* **TASK DESCRIPTION**
Every entry that follows should be output exactly, and every image in it left out.

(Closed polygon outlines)
————

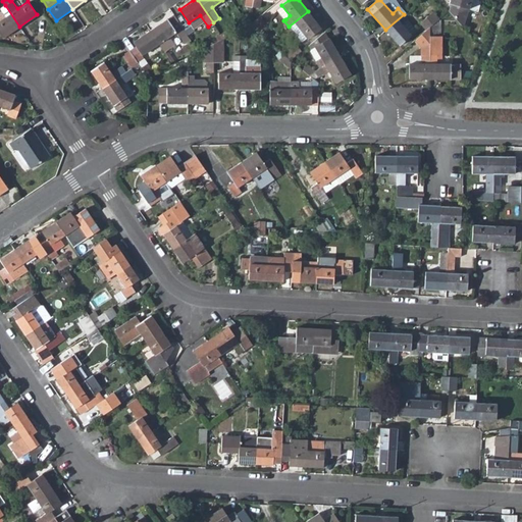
[(451,3),(449,10),(455,16),(464,27),(469,9),(471,0),(449,0),(449,3),(451,3)]
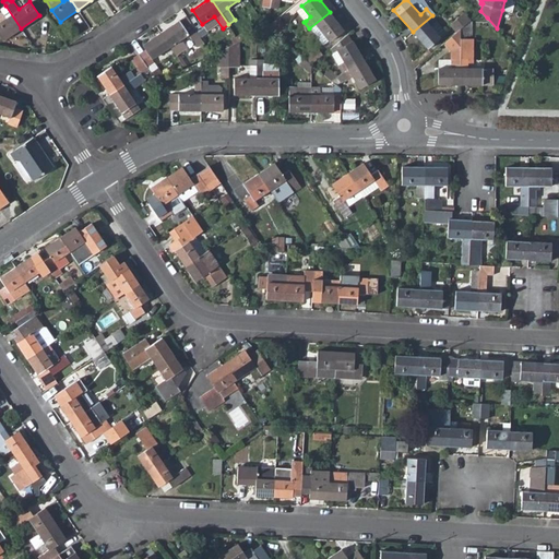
[(504,0),(502,10),(510,12),(513,2),(507,0),(504,0)]
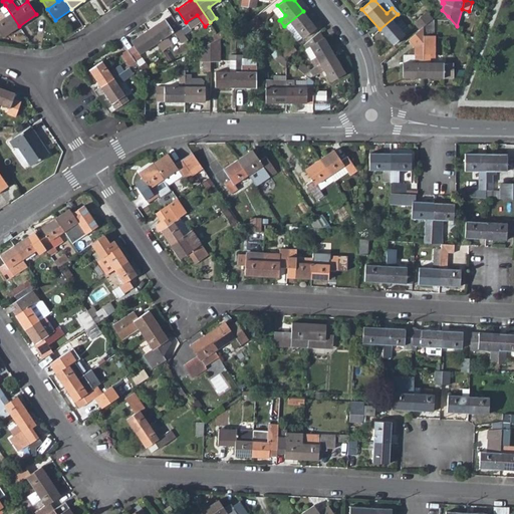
[(0,32),(3,37),(19,26),(5,5),(0,8),(5,16),(0,19),(0,32)]
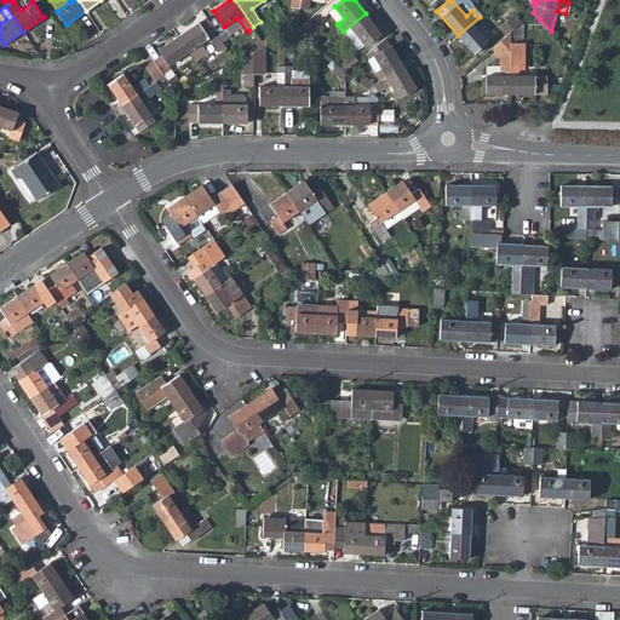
[(331,11),(339,23),(344,18),(334,6),(331,11)]
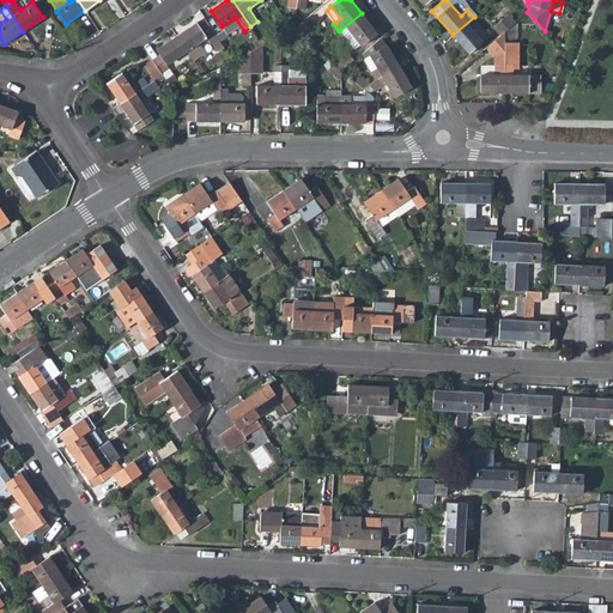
[(527,12),(504,31),(504,42),(520,41),(520,25),(533,24),(534,19),(527,12)]
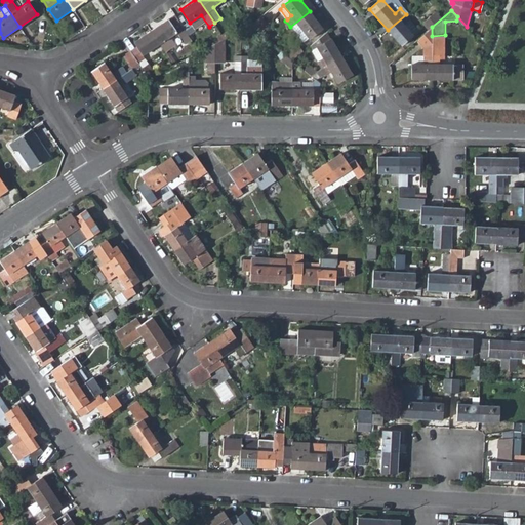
[(323,28),(310,11),(290,27),(293,32),(299,28),(309,39),(323,28)]
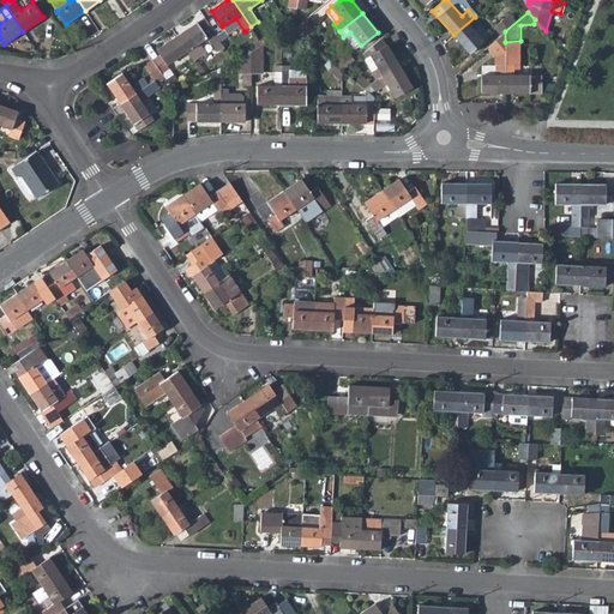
[(501,35),(505,31),(516,22),(509,13),(494,28),(501,35)]
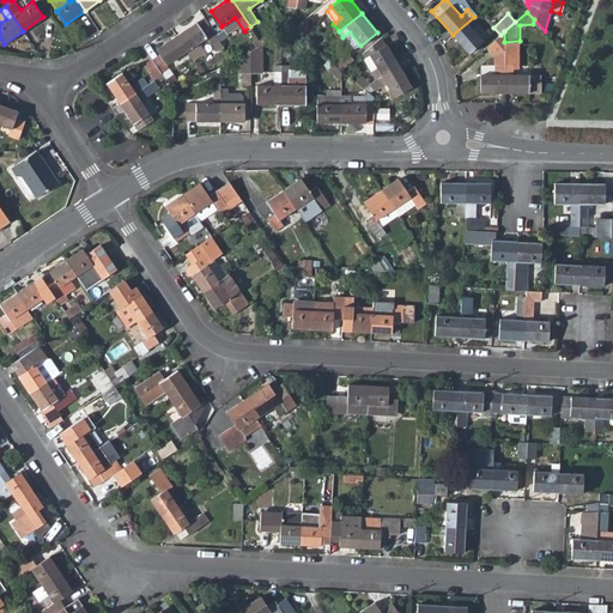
[(176,35),(187,50),(194,61),(206,53),(199,43),(207,37),(217,50),(224,46),(214,32),(204,16),(176,35)]
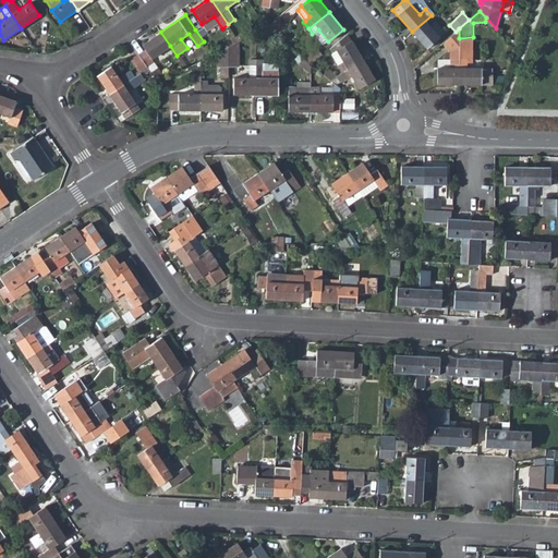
[(288,23),(280,14),(265,26),(275,34),(288,23)]
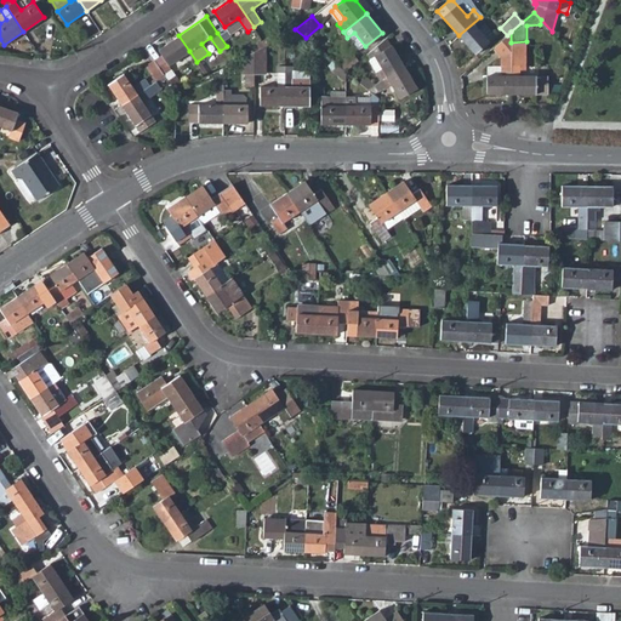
[(489,41),(486,39),(478,28),(483,23),(485,22),(480,17),(459,35),(474,53),(489,41)]
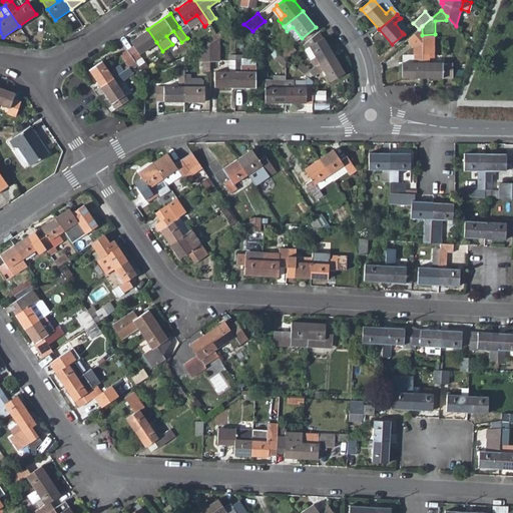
[(395,23),(402,32),(407,28),(399,19),(395,23)]
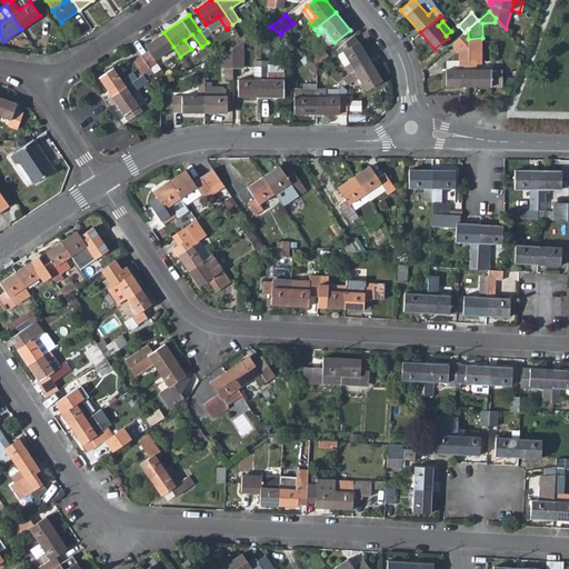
[(468,39),(468,29),(465,32),(457,39),(459,50),(458,60),(446,60),(446,69),(446,86),(468,86),(468,39)]
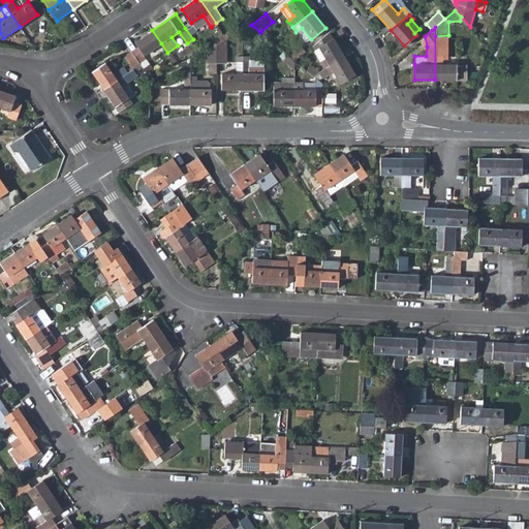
[(145,55),(161,43),(152,30),(135,41),(138,47),(132,52),(139,63),(147,58),(145,55)]
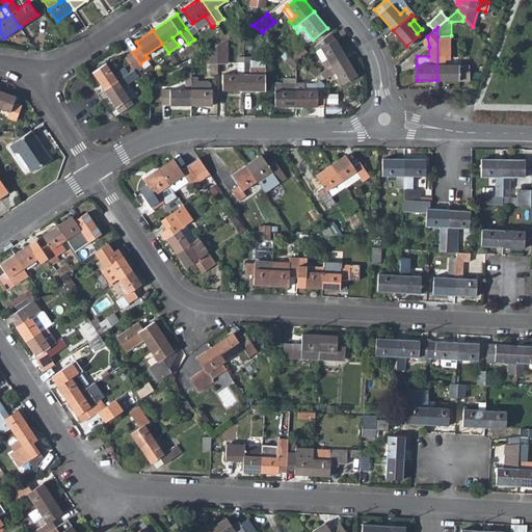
[(315,46),(317,49),(320,48),(326,58),(321,61),(325,69),(346,56),(331,32),(315,46)]
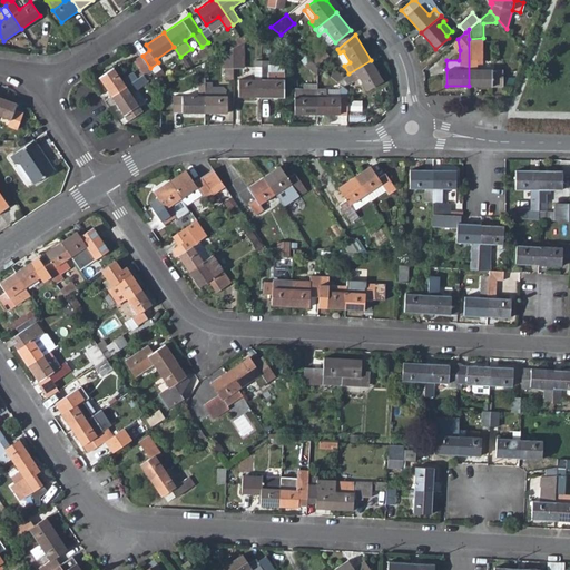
[(483,38),(469,39),(469,86),(502,86),(502,69),(477,68),(477,66),(477,60),(482,60),(483,38)]
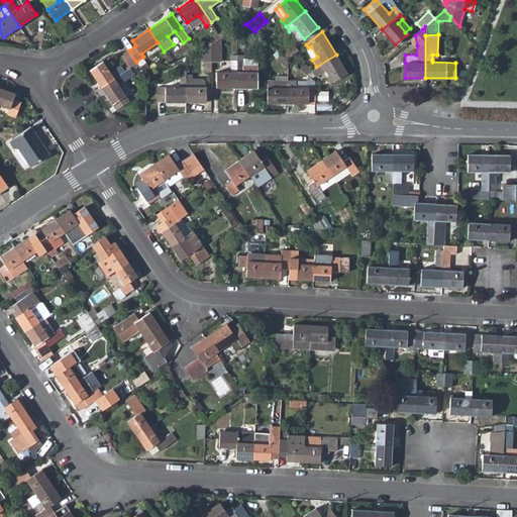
[(221,61),(222,36),(211,42),(211,61),(221,61)]
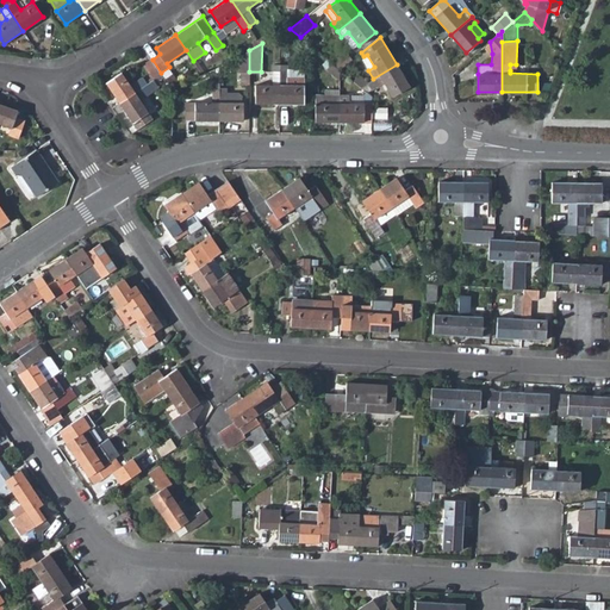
[(237,72),(249,72),(249,50),(237,56),(237,72)]
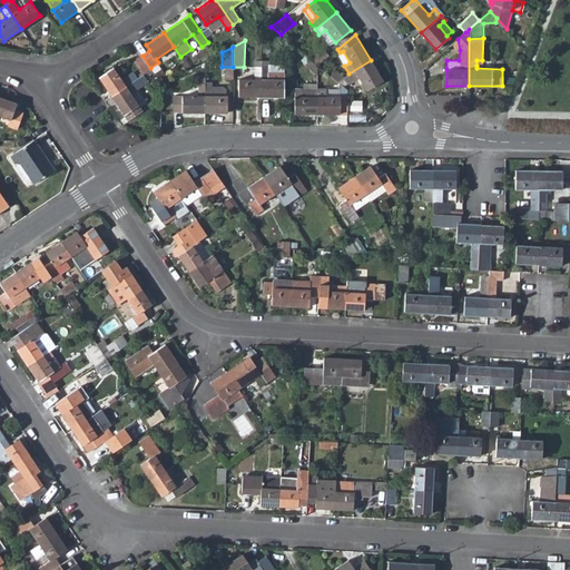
[(323,48),(310,58),(317,65),(330,56),(323,48)]
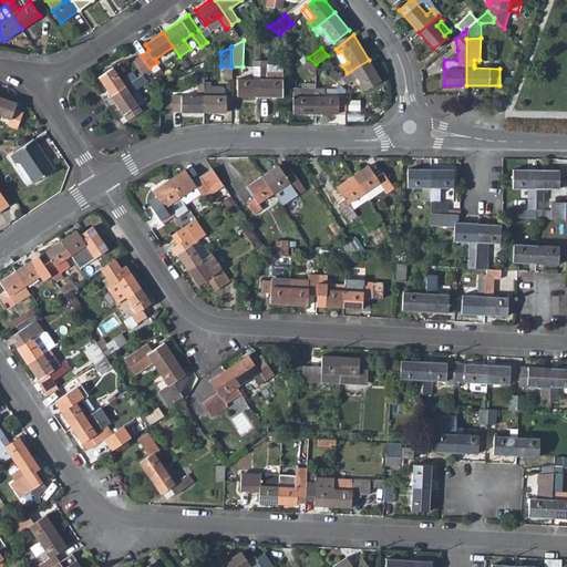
[(162,63),(176,54),(173,49),(158,58),(162,63)]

————

* **WRITTEN ANSWER**
[(451,3),(449,10),(455,16),(464,27),(469,9),(471,0),(449,0),(449,3),(451,3)]
[(504,0),(502,10),(510,12),(513,2),(507,0),(504,0)]
[(0,32),(3,37),(19,26),(5,5),(0,8),(5,16),(0,19),(0,32)]
[(331,11),(339,23),(344,18),(334,6),(331,11)]
[(527,12),(504,31),(504,42),(520,41),(520,25),(533,24),(534,19),(527,12)]
[(323,28),(310,11),(290,27),(293,32),(299,28),(309,39),(323,28)]
[(501,35),(505,31),(516,22),(509,13),(494,28),(501,35)]
[(176,35),(187,50),(194,61),(206,53),(199,43),(207,37),(217,50),(224,46),(214,32),(204,16),(176,35)]
[(288,23),(280,14),(265,26),(275,34),(288,23)]
[(489,41),(486,39),(478,28),(483,23),(485,22),(480,17),(459,35),(474,53),(489,41)]
[(395,23),(402,32),(407,28),(399,19),(395,23)]
[(468,39),(468,29),(465,32),(457,39),(459,50),(458,60),(446,60),(446,69),(446,86),(468,86),(468,39)]
[(145,55),(161,43),(152,30),(135,41),(138,47),(132,52),(139,63),(147,58),(145,55)]
[(315,46),(317,49),(320,48),(326,58),(321,61),(325,69),(346,56),(331,32),(315,46)]
[(483,38),(469,39),(469,86),(502,86),(502,69),(477,68),(477,66),(477,60),(482,60),(483,38)]
[(221,61),(222,36),(211,42),(211,61),(221,61)]
[(237,72),(249,72),(249,50),(237,56),(237,72)]
[(323,48),(310,58),(317,65),(330,56),(323,48)]
[(162,63),(176,54),(173,49),(158,58),(162,63)]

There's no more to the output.